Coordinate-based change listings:
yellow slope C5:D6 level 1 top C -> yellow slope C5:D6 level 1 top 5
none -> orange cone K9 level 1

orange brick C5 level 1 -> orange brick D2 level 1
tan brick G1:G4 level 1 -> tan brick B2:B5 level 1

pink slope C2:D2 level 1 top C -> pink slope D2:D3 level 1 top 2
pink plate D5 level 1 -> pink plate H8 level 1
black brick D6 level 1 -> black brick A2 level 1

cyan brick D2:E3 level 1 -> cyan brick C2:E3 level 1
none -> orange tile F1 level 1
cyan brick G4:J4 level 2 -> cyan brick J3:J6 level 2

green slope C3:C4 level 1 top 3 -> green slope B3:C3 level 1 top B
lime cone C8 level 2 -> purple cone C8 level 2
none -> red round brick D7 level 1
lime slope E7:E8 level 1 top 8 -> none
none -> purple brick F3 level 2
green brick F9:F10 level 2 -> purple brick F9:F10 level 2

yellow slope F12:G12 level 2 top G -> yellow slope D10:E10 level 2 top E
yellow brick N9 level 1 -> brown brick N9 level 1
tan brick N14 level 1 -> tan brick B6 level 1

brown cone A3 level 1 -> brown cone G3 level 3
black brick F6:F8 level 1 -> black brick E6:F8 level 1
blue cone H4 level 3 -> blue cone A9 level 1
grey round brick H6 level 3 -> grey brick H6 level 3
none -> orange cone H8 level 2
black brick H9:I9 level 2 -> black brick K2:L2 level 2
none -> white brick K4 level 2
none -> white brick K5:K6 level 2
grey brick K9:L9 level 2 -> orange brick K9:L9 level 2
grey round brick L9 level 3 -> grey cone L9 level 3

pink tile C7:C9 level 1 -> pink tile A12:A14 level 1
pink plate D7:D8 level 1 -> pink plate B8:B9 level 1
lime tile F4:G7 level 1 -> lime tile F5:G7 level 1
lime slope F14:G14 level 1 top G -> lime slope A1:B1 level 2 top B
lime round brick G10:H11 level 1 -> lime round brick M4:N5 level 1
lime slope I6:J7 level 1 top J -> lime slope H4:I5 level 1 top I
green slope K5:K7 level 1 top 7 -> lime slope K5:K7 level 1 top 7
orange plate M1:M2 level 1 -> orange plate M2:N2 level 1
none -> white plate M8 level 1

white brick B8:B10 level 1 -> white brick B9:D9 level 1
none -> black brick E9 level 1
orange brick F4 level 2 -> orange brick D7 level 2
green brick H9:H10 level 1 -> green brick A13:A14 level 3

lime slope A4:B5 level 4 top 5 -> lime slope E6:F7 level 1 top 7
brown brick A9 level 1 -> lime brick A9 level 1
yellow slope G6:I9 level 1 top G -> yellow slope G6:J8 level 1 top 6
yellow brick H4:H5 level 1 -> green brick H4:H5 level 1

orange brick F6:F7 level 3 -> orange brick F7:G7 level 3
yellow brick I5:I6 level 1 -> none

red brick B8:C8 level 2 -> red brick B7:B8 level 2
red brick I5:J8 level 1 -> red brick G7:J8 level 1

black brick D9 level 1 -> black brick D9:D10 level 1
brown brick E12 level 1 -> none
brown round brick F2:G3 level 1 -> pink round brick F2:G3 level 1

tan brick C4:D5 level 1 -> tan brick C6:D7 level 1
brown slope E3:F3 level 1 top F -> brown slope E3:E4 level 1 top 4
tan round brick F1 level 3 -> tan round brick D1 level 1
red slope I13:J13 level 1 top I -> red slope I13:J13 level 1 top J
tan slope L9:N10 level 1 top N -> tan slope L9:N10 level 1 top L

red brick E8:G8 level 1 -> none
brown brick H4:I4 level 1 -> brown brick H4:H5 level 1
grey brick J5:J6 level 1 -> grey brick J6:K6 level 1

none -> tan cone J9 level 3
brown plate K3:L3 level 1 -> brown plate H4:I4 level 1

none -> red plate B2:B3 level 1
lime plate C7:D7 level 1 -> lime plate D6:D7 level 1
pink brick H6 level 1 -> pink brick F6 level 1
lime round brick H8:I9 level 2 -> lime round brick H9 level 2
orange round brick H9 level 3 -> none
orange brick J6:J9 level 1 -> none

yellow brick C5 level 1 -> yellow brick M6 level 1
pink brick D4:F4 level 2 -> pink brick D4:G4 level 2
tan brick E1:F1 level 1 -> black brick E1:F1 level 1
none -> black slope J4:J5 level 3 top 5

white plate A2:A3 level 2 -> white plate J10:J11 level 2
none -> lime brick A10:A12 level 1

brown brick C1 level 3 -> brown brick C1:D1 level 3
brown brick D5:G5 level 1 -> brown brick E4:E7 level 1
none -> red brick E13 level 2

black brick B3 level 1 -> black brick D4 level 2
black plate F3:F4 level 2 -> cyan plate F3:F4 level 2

About this task
Using the records above, copy word for word the line with "pink tile C7:C9", the line with "yellow brick H4:H5", and every line between them.

Answer for this exercise
pink tile C7:C9 level 1 -> pink tile A12:A14 level 1
pink plate D7:D8 level 1 -> pink plate B8:B9 level 1
lime tile F4:G7 level 1 -> lime tile F5:G7 level 1
lime slope F14:G14 level 1 top G -> lime slope A1:B1 level 2 top B
lime round brick G10:H11 level 1 -> lime round brick M4:N5 level 1
lime slope I6:J7 level 1 top J -> lime slope H4:I5 level 1 top I
green slope K5:K7 level 1 top 7 -> lime slope K5:K7 level 1 top 7
orange plate M1:M2 level 1 -> orange plate M2:N2 level 1
none -> white plate M8 level 1

white brick B8:B10 level 1 -> white brick B9:D9 level 1
none -> black brick E9 level 1
orange brick F4 level 2 -> orange brick D7 level 2
green brick H9:H10 level 1 -> green brick A13:A14 level 3

lime slope A4:B5 level 4 top 5 -> lime slope E6:F7 level 1 top 7
brown brick A9 level 1 -> lime brick A9 level 1
yellow slope G6:I9 level 1 top G -> yellow slope G6:J8 level 1 top 6
yellow brick H4:H5 level 1 -> green brick H4:H5 level 1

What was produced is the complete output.